REQUIRED WORK:
In the listing that follows, copy out each line that includes the word "RELAY".

PROVIDED RECORDS:

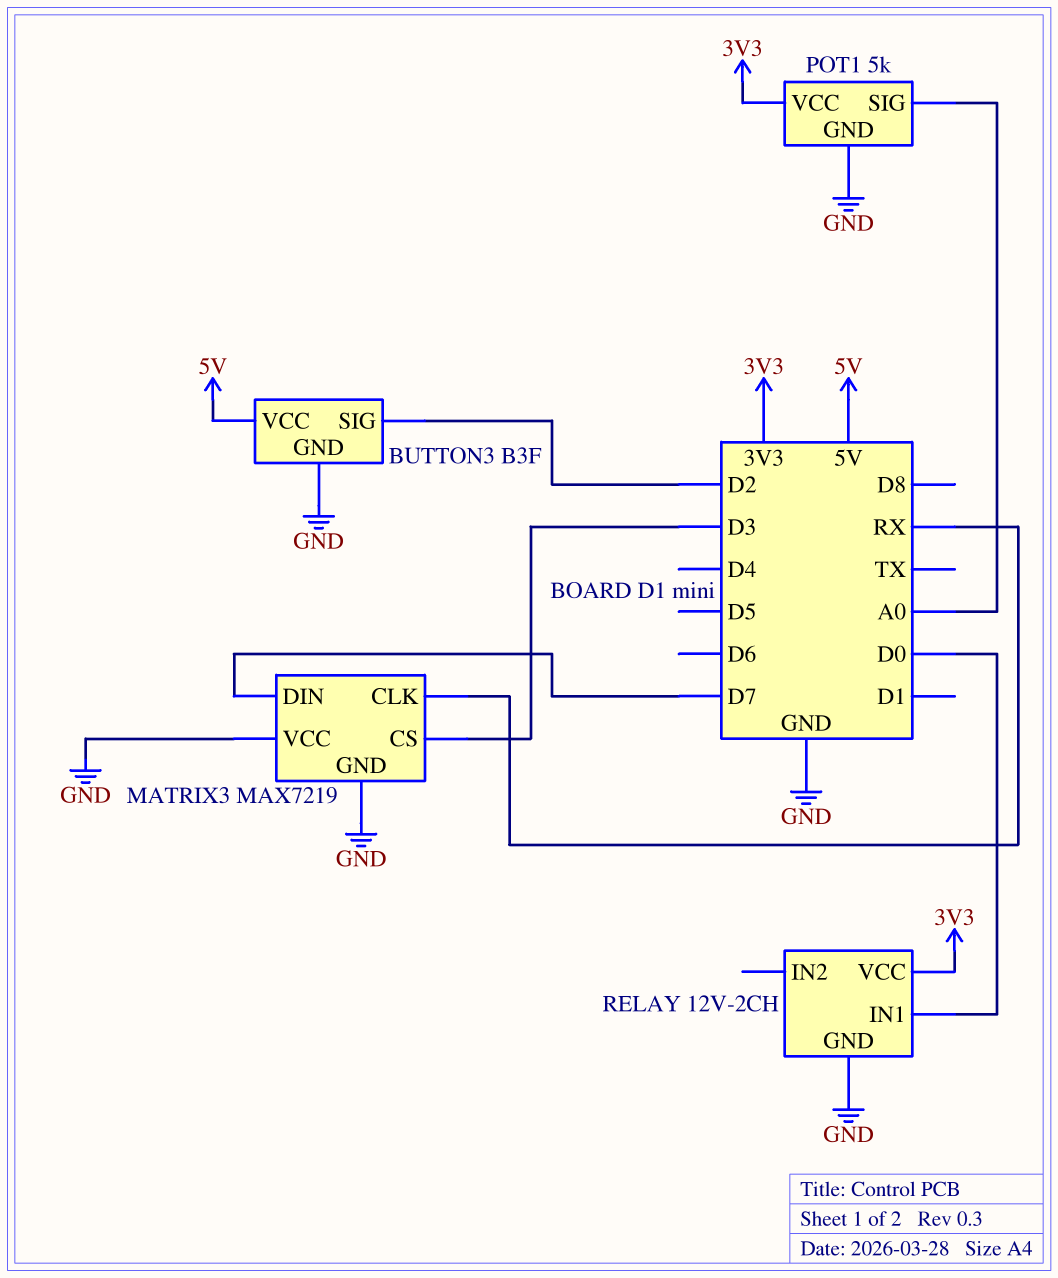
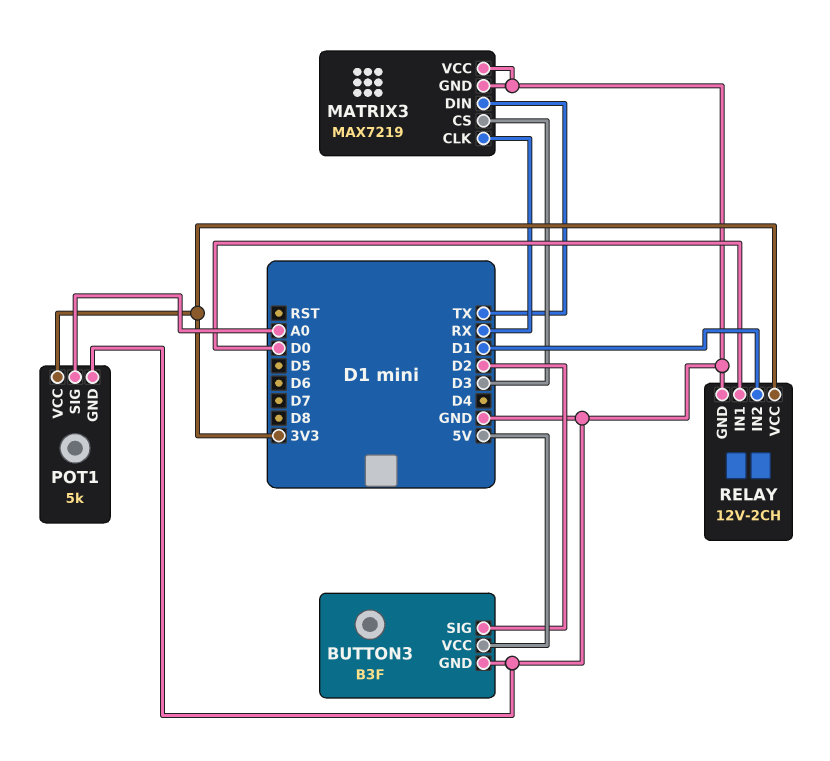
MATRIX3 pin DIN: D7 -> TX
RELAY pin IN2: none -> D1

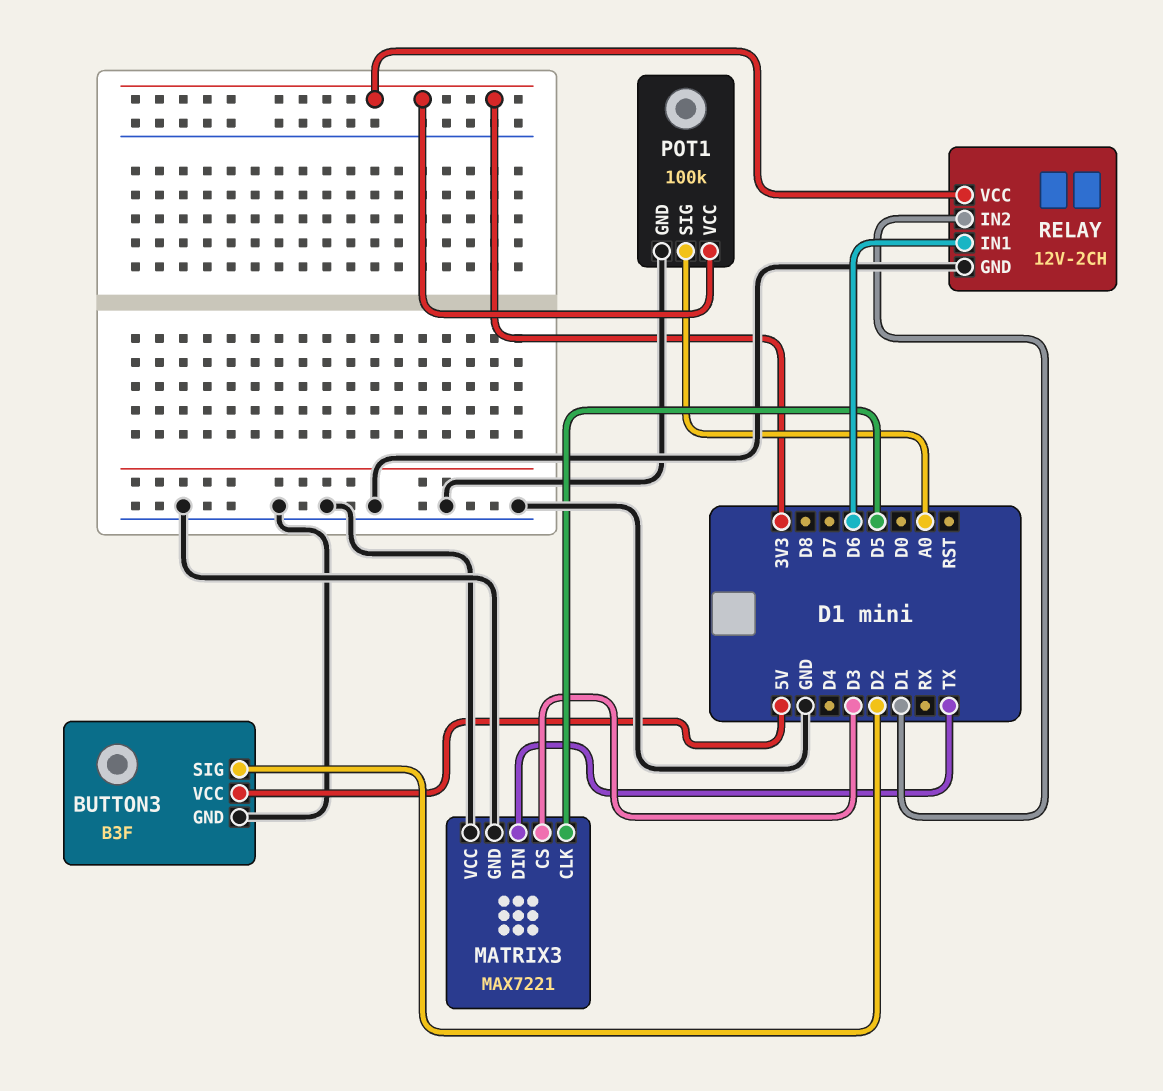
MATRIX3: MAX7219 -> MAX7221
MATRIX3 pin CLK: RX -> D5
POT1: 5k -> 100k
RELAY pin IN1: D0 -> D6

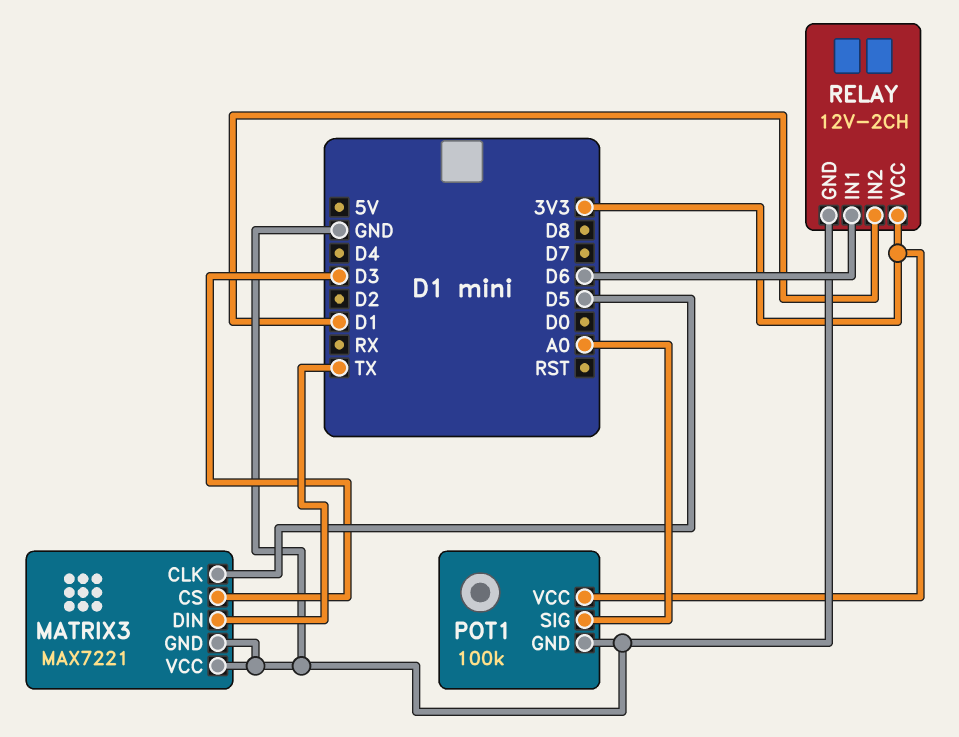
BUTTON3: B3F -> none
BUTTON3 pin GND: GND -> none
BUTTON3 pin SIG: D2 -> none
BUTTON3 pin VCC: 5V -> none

REPLY TO THE TASK:
RELAY pin IN2: none -> D1
RELAY pin IN1: D0 -> D6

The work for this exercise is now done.